»»
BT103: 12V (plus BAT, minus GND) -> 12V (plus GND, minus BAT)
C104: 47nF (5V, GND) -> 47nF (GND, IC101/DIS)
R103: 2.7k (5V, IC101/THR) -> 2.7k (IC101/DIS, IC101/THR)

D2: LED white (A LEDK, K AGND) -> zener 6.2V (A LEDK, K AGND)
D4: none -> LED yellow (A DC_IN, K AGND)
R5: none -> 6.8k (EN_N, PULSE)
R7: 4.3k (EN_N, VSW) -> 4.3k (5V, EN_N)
««
»»
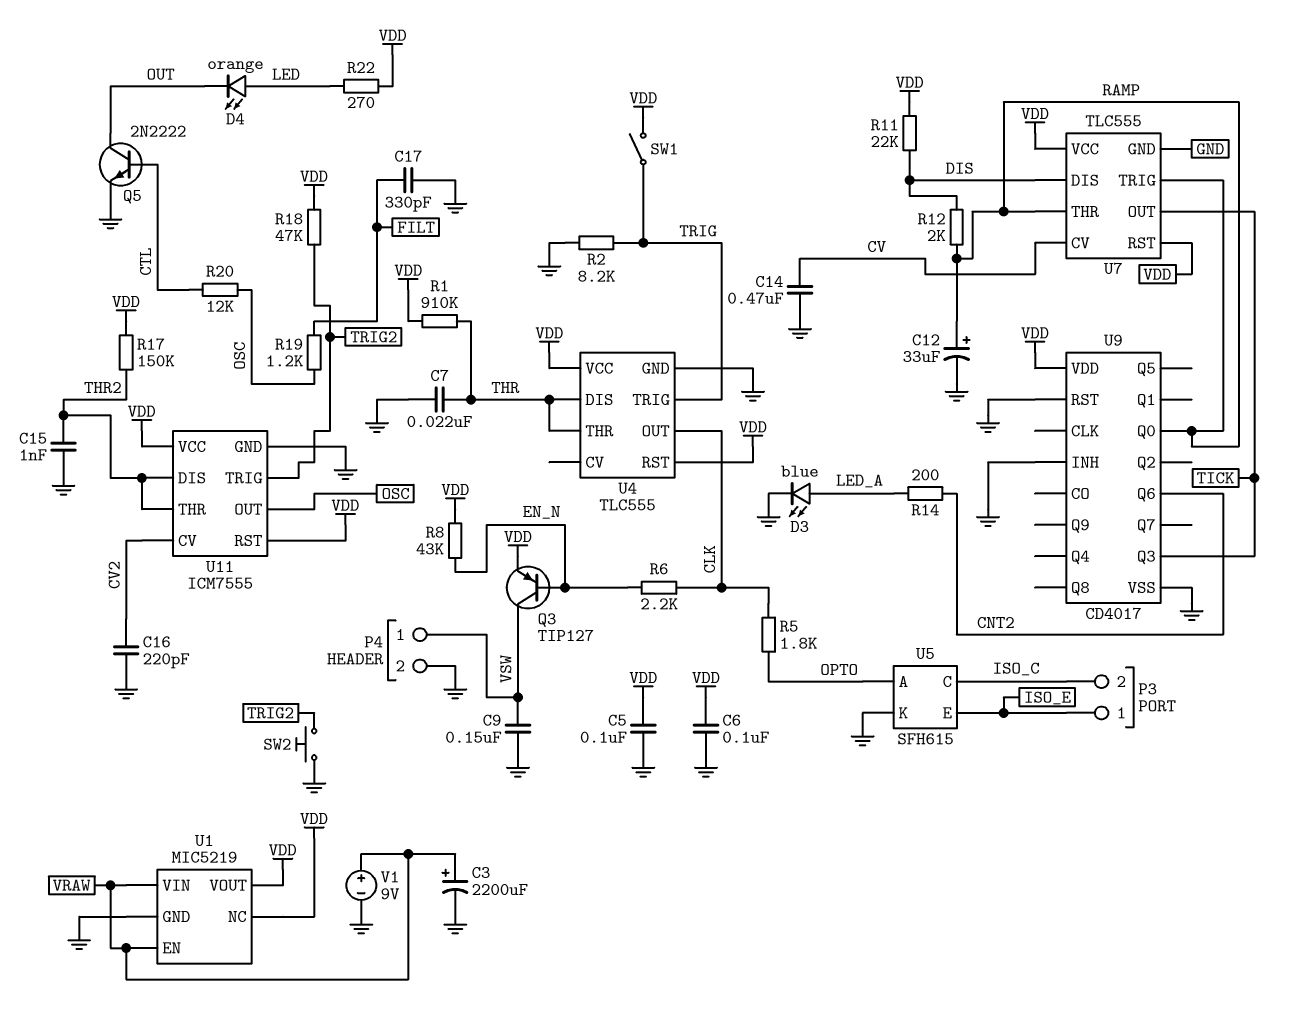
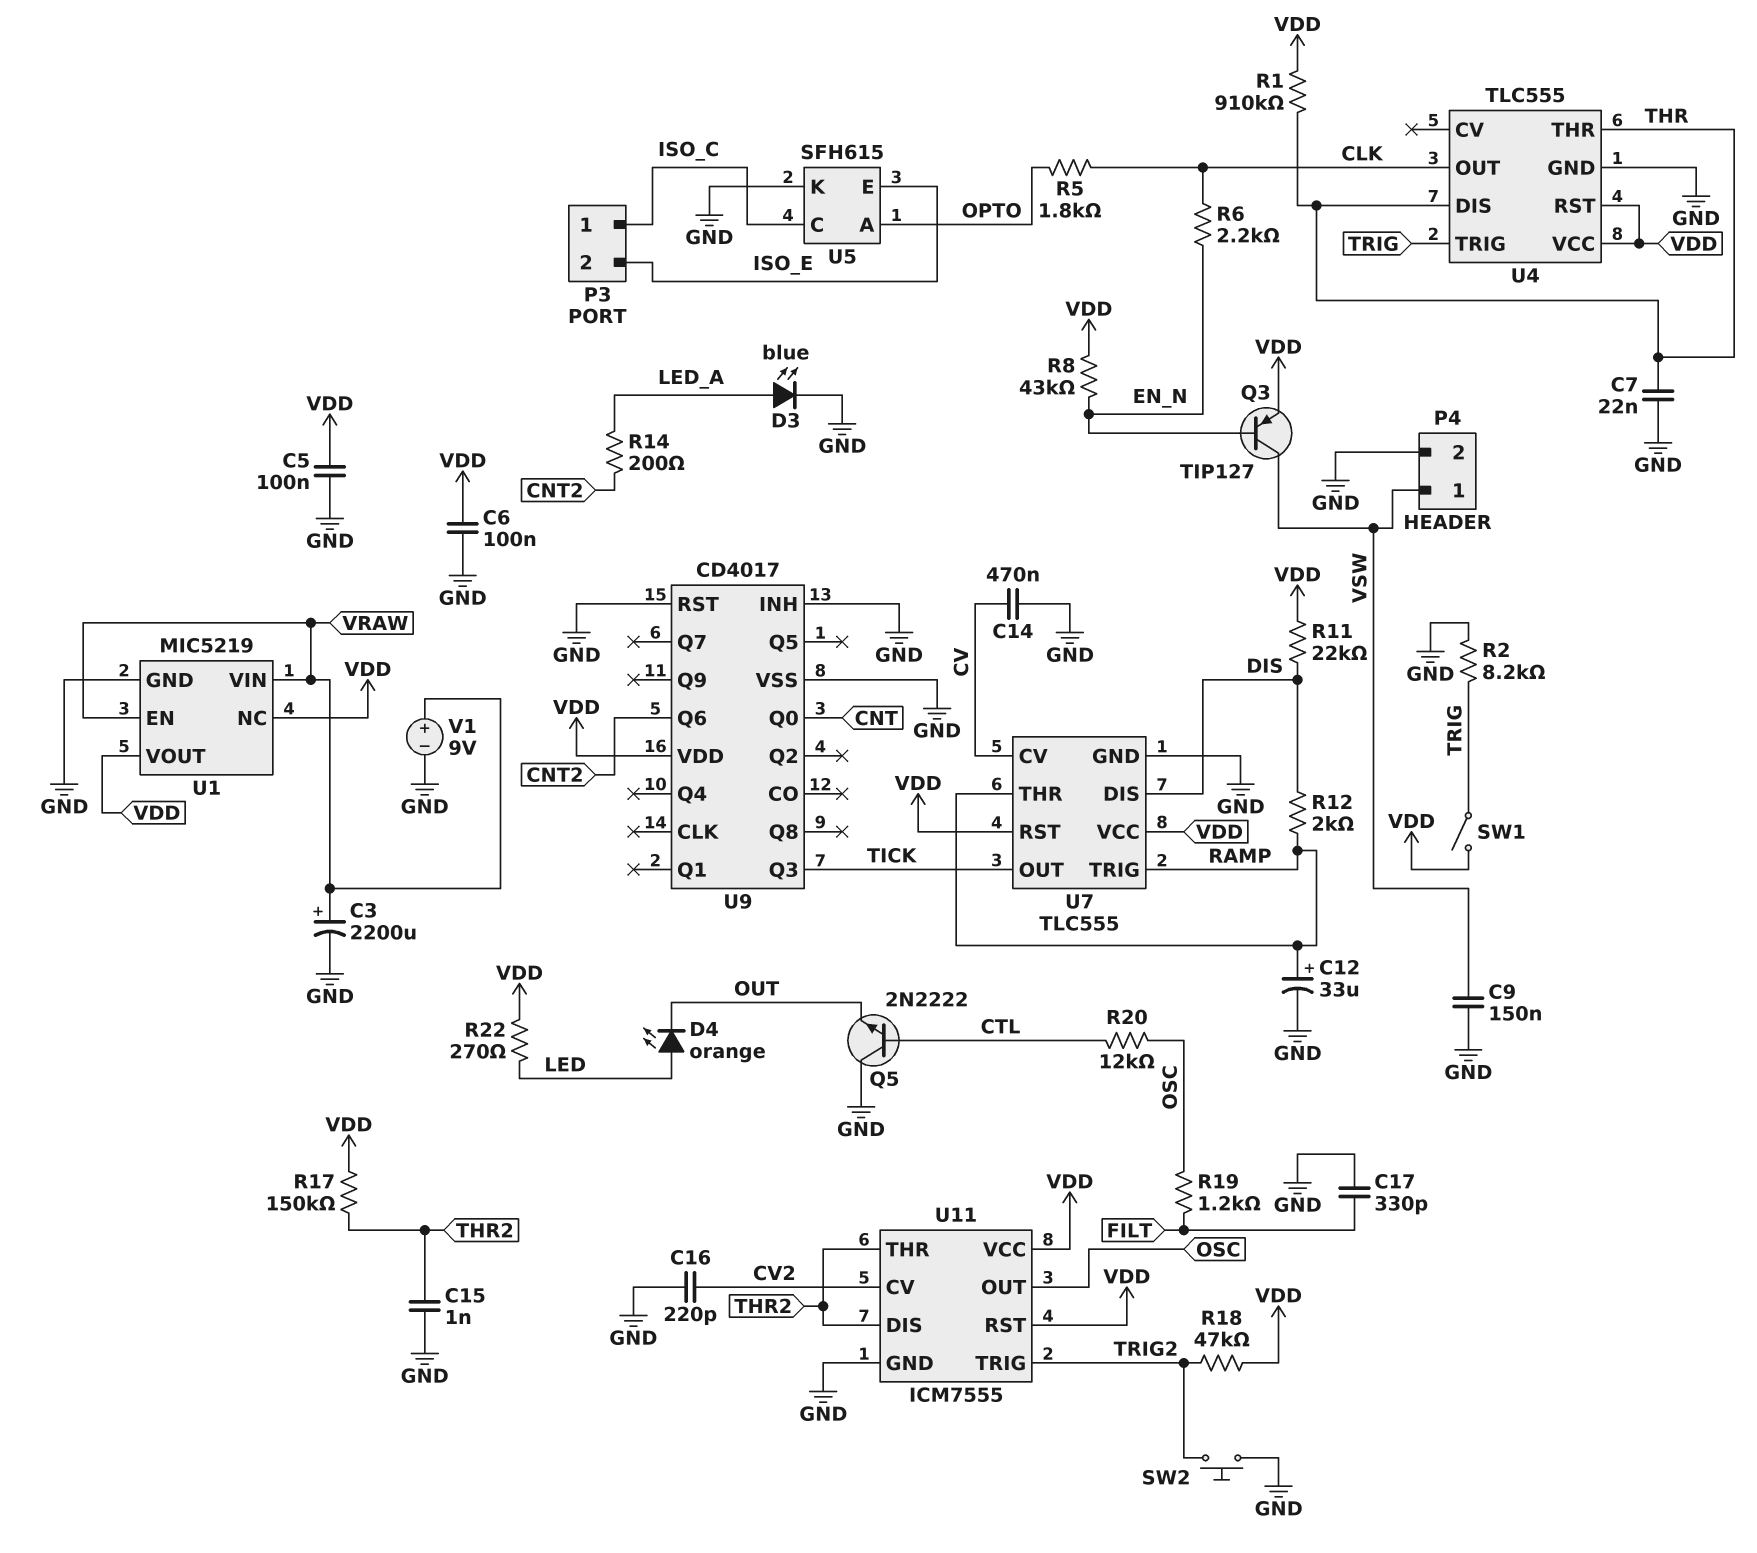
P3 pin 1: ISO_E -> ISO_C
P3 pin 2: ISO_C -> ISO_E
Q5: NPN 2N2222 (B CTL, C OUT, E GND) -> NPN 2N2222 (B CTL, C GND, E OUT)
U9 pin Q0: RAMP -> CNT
««
*What the task asks*: The lines to extract from the data above begin with the line containing "BT103: 12V (plus" and end with the line containing "R5: none -> 6.8k (EN_N, PULSE)". Extract them exactly, including both.

*Task result*:
BT103: 12V (plus BAT, minus GND) -> 12V (plus GND, minus BAT)
C104: 47nF (5V, GND) -> 47nF (GND, IC101/DIS)
R103: 2.7k (5V, IC101/THR) -> 2.7k (IC101/DIS, IC101/THR)

D2: LED white (A LEDK, K AGND) -> zener 6.2V (A LEDK, K AGND)
D4: none -> LED yellow (A DC_IN, K AGND)
R5: none -> 6.8k (EN_N, PULSE)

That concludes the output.